* **Task description**
A single number is required: how many lines in the entries hold the word "yellow".

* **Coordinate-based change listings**

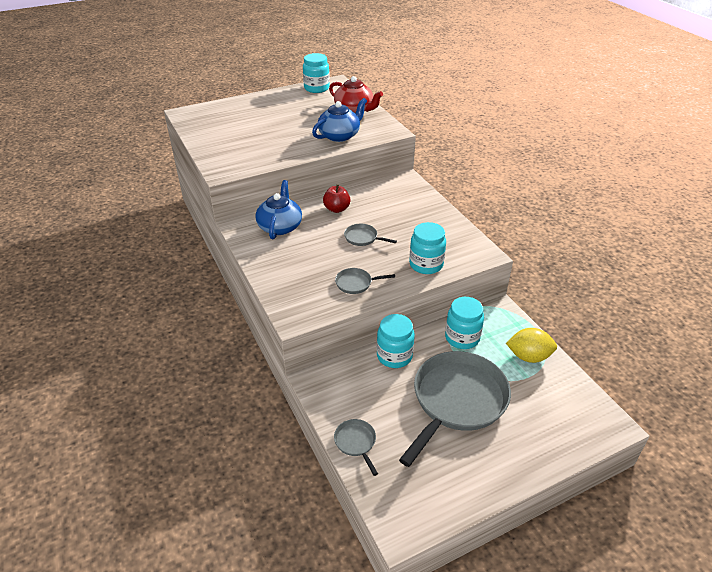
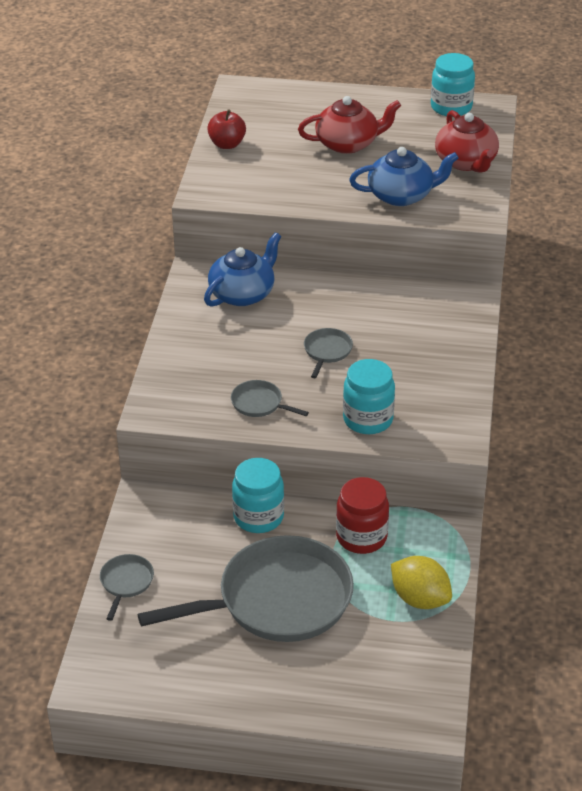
camera: 35 degrees right, 0 degrees up
(280, 121) = (348, 144): none -> red teapot
(337, 209) = (335, 299): red apple -> red apple (227, 144)
(363, 238) = (327, 351): grey pan -> grey pan turned 45 degrees clockwise
(462, 338) = (361, 537): turquoise jar -> red jar

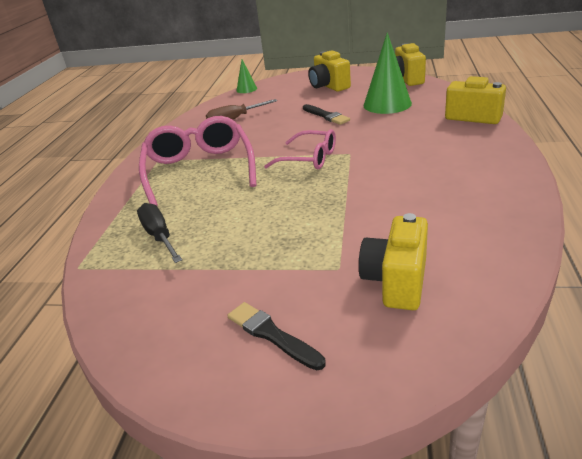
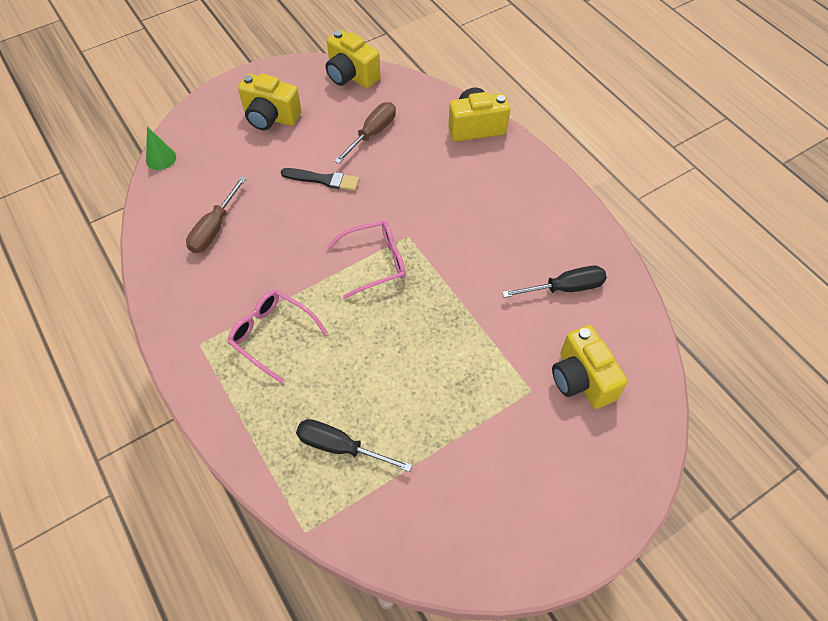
camera: 45 degrees left, 25 degrees up
(199, 170) = (272, 336): pink glasses -> pink glasses, size x0.59
(272, 335) = (545, 483): black brush -> none
(387, 104) = (372, 133): green cone -> brown screwdriver
(451, 219) = (565, 288): none -> black screwdriver

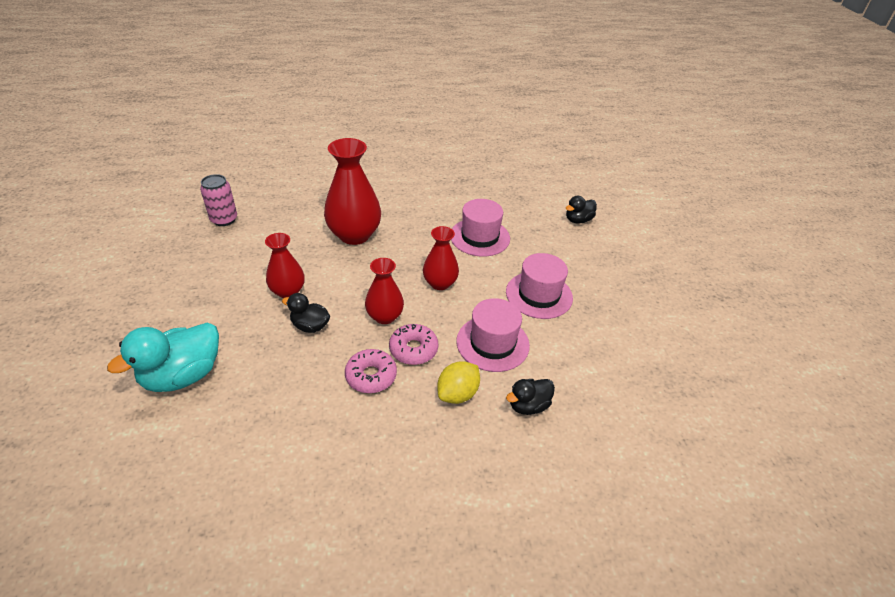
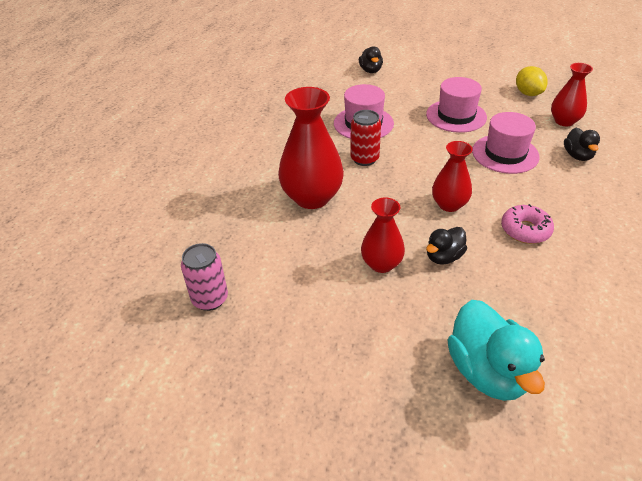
camera: 60 degrees left, 0 degrees up
(413, 349) = (499, 197): pink donut -> none
(424, 250) = (364, 159): none -> red can
(440, 283) = (417, 161): red vase -> red vase (564, 121)
(457, 394) = (558, 186): yellow lemon -> yellow lemon (528, 93)

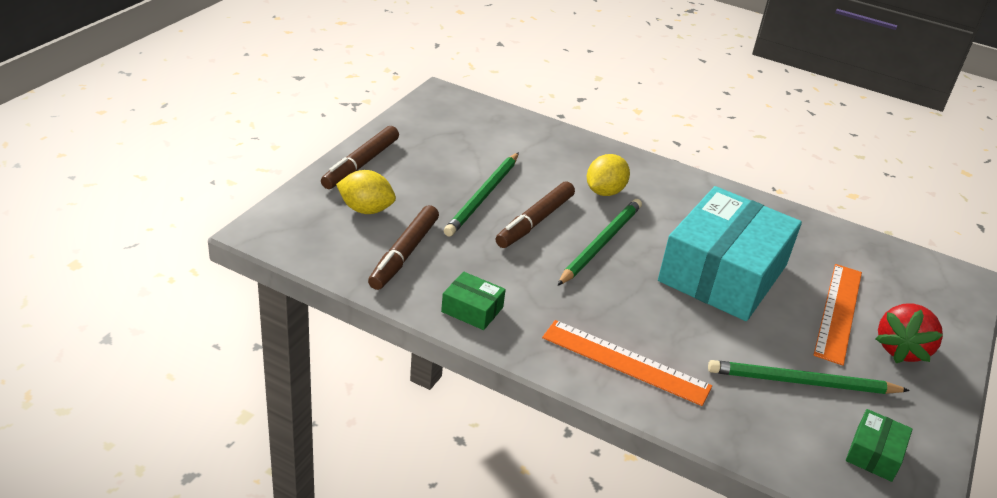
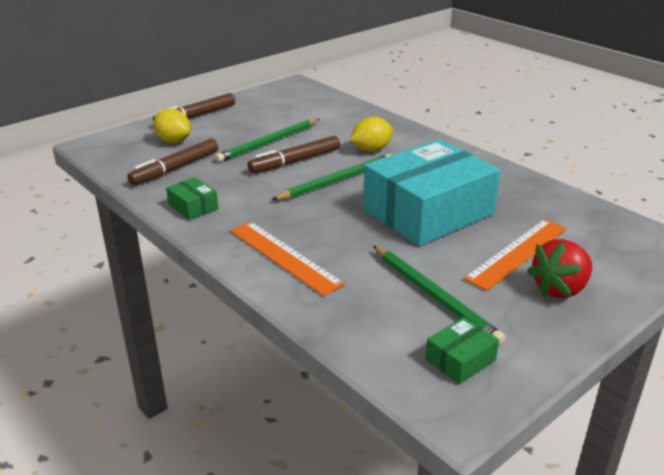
camera: 25 degrees right, 5 degrees down
(802, 382) = (434, 296): green pencil -> green pencil turned 150 degrees counterclockwise

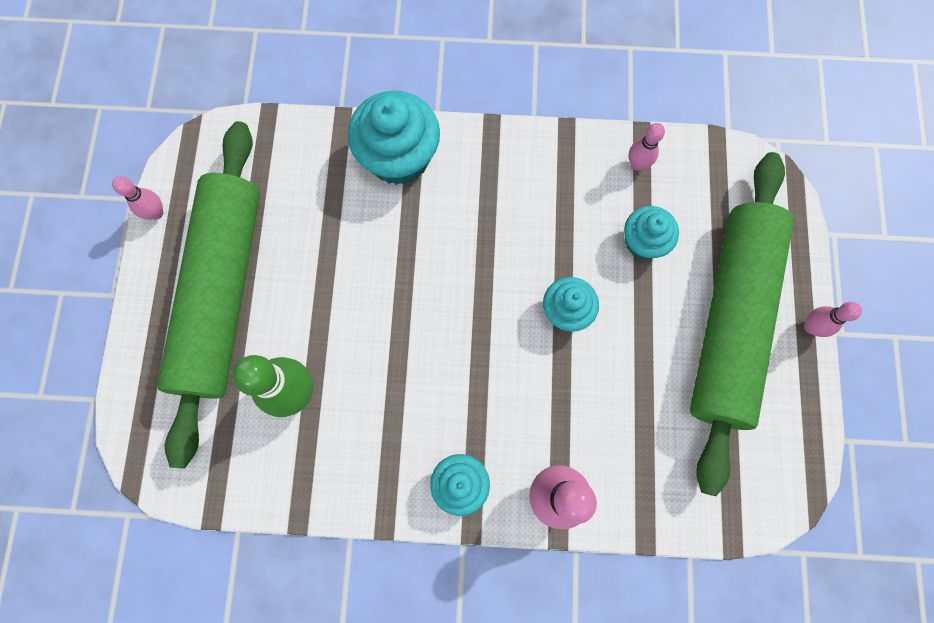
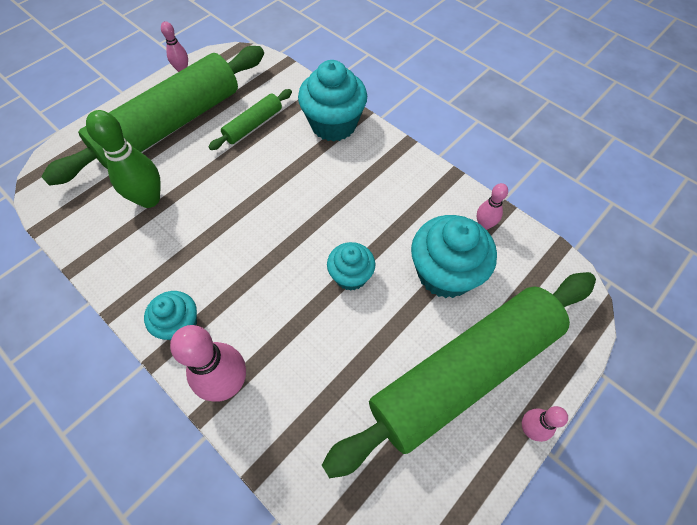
camera: 40 degrees right, 15 degrees down
(314, 222) = (253, 125): none -> green rolling pin
(643, 242) = (445, 273): turquoise cupcake -> turquoise cupcake, size x1.70

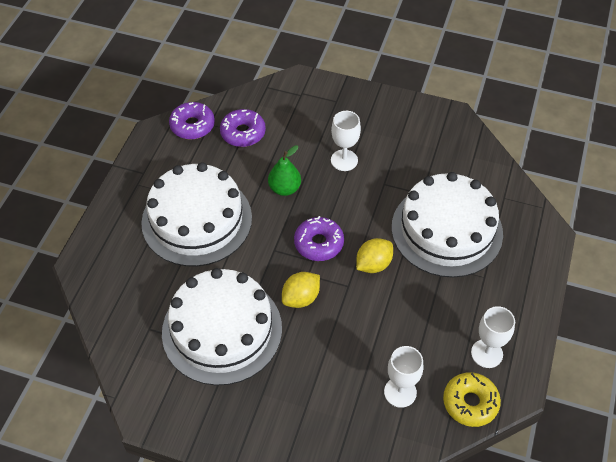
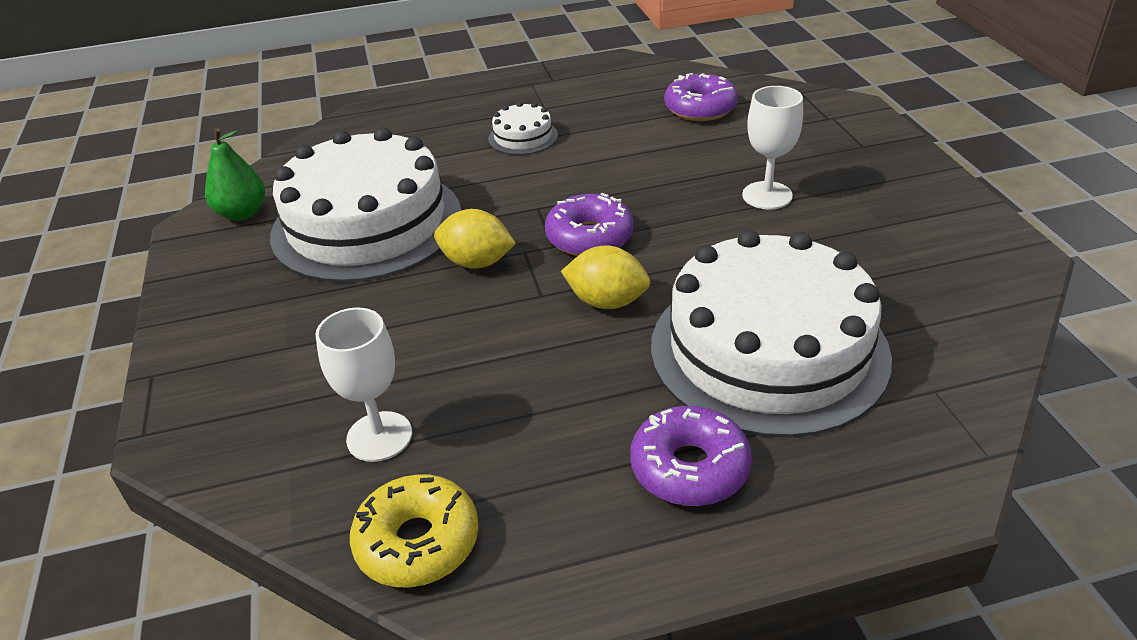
camera: 60 degrees right, 15 degrees down
(192, 126) = (663, 76): purple donut -> purple donut (689, 468)
(197, 220) = (523, 137): white cake -> white cake, size x0.42
(284, 188) = (651, 172): green pear -> green pear (242, 213)
(486, 353) = (549, 519): white goblet -> none

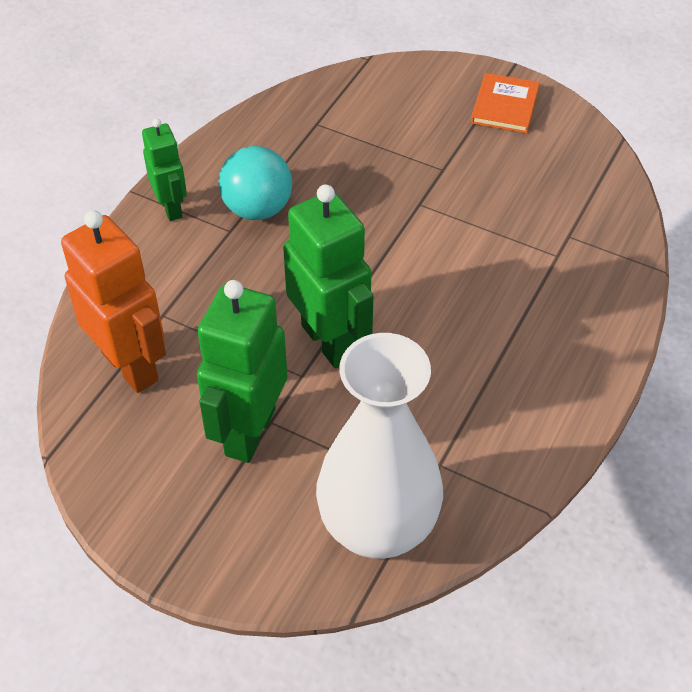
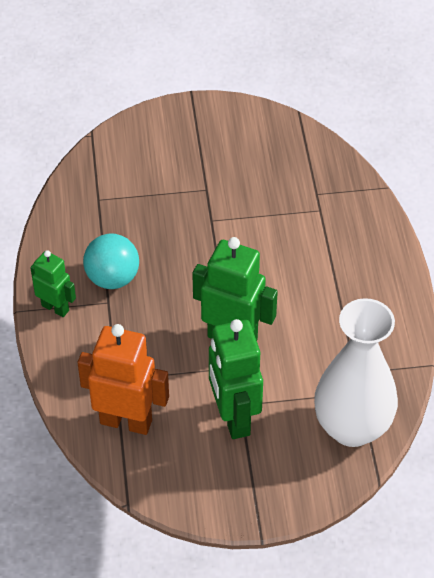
camera: 35 degrees left, 0 degrees up
(504, 106) = (209, 125): orange book -> none

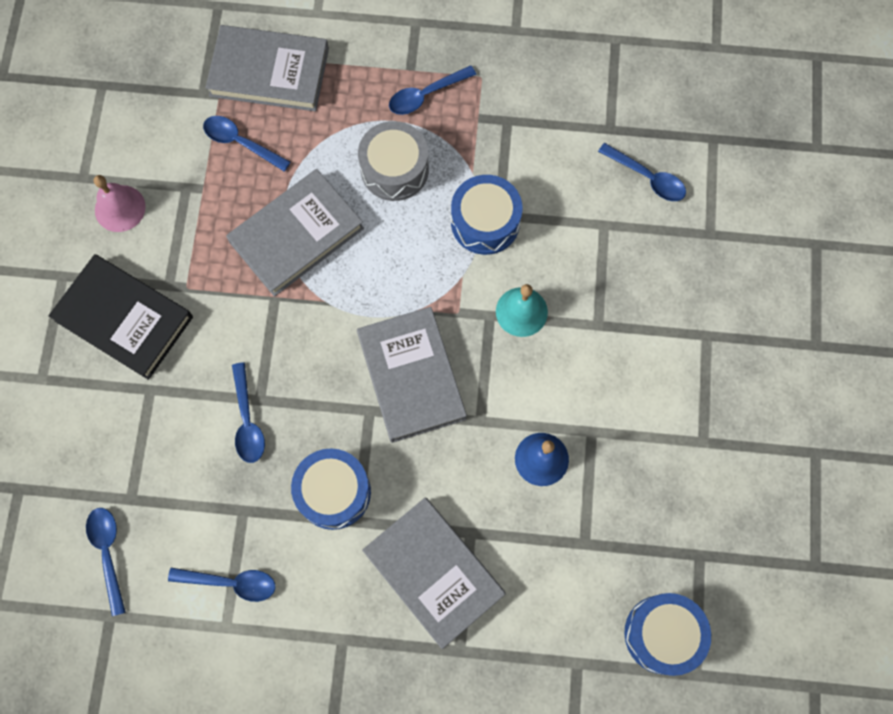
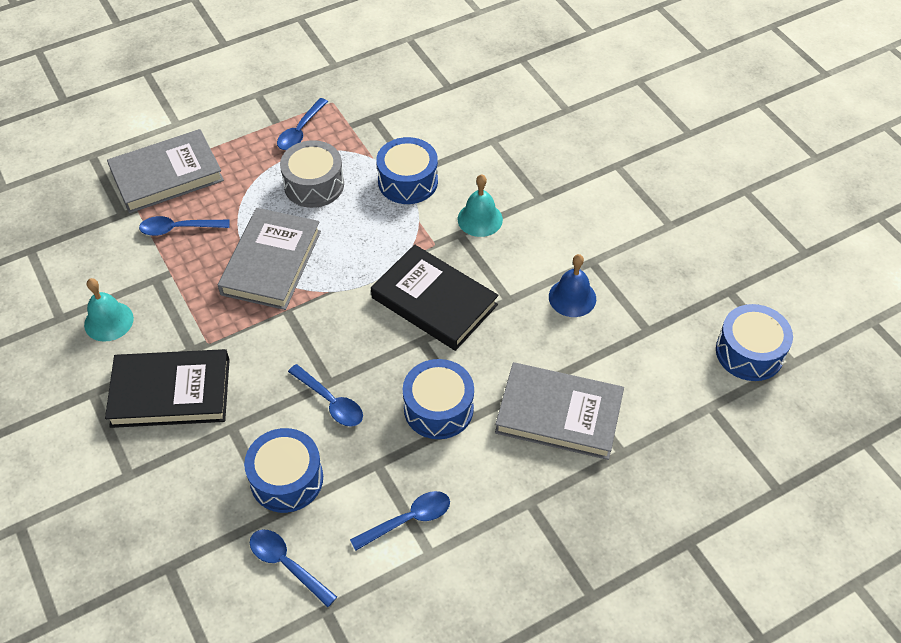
camera: 35 degrees left, 20 degrees down
(120, 208) = (109, 321): pink bell -> turquoise bell
(161, 472) = (286, 479): none -> blue drum
(411, 376) = (434, 301): grey book -> black book
(647, 177) = (497, 100): blue spoon -> none

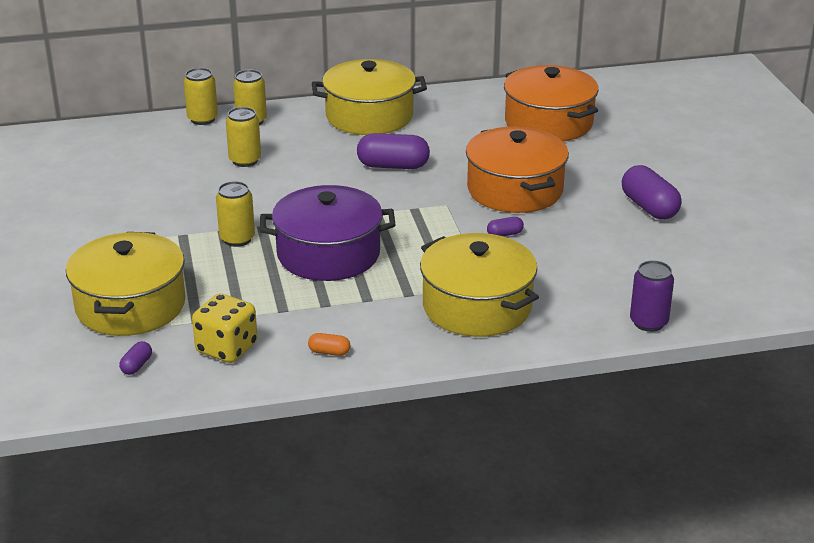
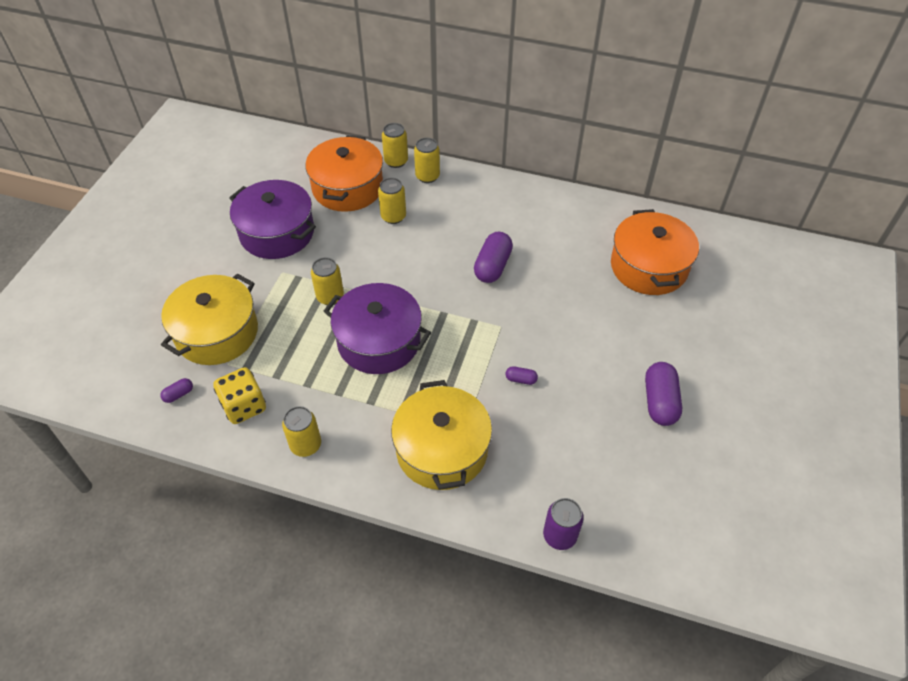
camera: 30 degrees right, 20 degrees up
(118, 210) = (277, 233): none -> purple pot
(329, 352) = (306, 445): orange capsule -> yellow can
(369, 116) = (515, 204): yellow pot -> none
(393, 166) = (492, 266): purple capsule -> purple capsule turned 75 degrees clockwise
(515, 190) = (565, 333): orange pot -> orange pot (347, 188)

* **Task response**
3